Exercise goal:
Replace "word" with "term" in the items starting at the line that contains "Willem (61, 135)" and ending at the line that contains "gurney [730, 1163]", and return those lines with nothing else changed.

* Begin Listing *

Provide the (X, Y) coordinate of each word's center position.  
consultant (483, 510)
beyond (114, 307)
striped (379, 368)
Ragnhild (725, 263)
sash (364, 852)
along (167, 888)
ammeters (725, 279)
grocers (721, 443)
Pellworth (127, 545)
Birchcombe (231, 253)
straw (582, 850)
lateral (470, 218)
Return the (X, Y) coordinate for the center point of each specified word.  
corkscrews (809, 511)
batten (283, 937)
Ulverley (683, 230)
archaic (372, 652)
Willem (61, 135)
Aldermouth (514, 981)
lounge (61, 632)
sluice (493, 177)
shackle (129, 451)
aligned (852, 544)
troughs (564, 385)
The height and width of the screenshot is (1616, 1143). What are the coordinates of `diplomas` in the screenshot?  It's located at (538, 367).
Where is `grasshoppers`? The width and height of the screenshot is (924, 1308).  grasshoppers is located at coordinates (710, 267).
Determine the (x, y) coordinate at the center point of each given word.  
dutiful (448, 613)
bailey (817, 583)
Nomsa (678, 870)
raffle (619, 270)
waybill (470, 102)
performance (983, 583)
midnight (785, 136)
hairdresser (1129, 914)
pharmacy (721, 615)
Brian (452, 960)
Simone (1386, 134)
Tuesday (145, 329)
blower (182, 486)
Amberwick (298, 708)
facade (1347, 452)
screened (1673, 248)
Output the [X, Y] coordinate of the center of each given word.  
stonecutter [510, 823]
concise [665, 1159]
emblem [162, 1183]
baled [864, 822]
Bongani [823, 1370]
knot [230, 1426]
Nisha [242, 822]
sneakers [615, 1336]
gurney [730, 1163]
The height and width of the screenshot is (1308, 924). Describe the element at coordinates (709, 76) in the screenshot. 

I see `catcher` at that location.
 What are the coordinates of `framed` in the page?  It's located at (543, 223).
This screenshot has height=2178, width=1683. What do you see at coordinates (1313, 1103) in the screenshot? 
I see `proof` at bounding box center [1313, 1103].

* End Listing *

Solution below:
Willem (61, 135)
Aldermouth (514, 981)
lounge (61, 632)
sluice (493, 177)
shackle (129, 451)
aligned (852, 544)
troughs (564, 385)
The height and width of the screenshot is (1616, 1143). What are the coordinates of `diplomas` in the screenshot?  It's located at (538, 367).
Where is `grasshoppers`? The width and height of the screenshot is (924, 1308).  grasshoppers is located at coordinates (710, 267).
Determine the (x, y) coordinate at the center point of each given term.  
dutiful (448, 613)
bailey (817, 583)
Nomsa (678, 870)
raffle (619, 270)
waybill (470, 102)
performance (983, 583)
midnight (785, 136)
hairdresser (1129, 914)
pharmacy (721, 615)
Brian (452, 960)
Simone (1386, 134)
Tuesday (145, 329)
blower (182, 486)
Amberwick (298, 708)
facade (1347, 452)
screened (1673, 248)
Output the [X, Y] coordinate of the center of each given term.  
stonecutter [510, 823]
concise [665, 1159]
emblem [162, 1183]
baled [864, 822]
Bongani [823, 1370]
knot [230, 1426]
Nisha [242, 822]
sneakers [615, 1336]
gurney [730, 1163]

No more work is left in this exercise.